===== The data =====

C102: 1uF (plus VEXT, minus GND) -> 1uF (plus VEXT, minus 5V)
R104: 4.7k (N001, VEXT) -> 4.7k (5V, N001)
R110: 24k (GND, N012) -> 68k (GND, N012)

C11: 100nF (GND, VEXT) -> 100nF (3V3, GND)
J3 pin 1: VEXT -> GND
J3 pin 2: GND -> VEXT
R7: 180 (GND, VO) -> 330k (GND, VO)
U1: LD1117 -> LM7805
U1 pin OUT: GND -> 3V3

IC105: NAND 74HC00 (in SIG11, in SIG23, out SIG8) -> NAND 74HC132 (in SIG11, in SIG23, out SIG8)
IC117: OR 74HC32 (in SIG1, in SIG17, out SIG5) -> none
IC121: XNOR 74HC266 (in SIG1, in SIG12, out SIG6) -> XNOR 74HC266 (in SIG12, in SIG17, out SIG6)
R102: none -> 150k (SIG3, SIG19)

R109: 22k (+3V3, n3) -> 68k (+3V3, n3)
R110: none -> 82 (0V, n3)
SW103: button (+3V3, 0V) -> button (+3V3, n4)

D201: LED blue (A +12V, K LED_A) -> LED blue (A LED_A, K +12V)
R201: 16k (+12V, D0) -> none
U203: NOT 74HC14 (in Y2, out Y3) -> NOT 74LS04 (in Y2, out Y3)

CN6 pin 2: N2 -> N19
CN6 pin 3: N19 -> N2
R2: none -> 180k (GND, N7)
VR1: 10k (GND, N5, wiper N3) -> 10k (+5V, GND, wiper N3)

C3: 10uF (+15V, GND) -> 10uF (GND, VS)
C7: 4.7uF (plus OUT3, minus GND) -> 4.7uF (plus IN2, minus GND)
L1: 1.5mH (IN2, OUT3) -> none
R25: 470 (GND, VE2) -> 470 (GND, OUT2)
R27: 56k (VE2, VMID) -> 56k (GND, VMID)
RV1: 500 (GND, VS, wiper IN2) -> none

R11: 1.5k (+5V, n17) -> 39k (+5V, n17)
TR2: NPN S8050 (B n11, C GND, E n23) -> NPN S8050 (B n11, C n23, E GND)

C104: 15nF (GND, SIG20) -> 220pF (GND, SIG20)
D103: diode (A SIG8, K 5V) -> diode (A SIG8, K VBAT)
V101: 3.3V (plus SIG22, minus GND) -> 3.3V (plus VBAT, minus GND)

=====

Assignment> In your answer, include only the lines above starting at the line that holds "R104: 4.7k (N001, VEXT) -> 4.7k (5V, N001)" and ending at the line that holds "R110: none -> 82 (0V, n3)", copied exactly.

Solved exercise>
R104: 4.7k (N001, VEXT) -> 4.7k (5V, N001)
R110: 24k (GND, N012) -> 68k (GND, N012)

C11: 100nF (GND, VEXT) -> 100nF (3V3, GND)
J3 pin 1: VEXT -> GND
J3 pin 2: GND -> VEXT
R7: 180 (GND, VO) -> 330k (GND, VO)
U1: LD1117 -> LM7805
U1 pin OUT: GND -> 3V3

IC105: NAND 74HC00 (in SIG11, in SIG23, out SIG8) -> NAND 74HC132 (in SIG11, in SIG23, out SIG8)
IC117: OR 74HC32 (in SIG1, in SIG17, out SIG5) -> none
IC121: XNOR 74HC266 (in SIG1, in SIG12, out SIG6) -> XNOR 74HC266 (in SIG12, in SIG17, out SIG6)
R102: none -> 150k (SIG3, SIG19)

R109: 22k (+3V3, n3) -> 68k (+3V3, n3)
R110: none -> 82 (0V, n3)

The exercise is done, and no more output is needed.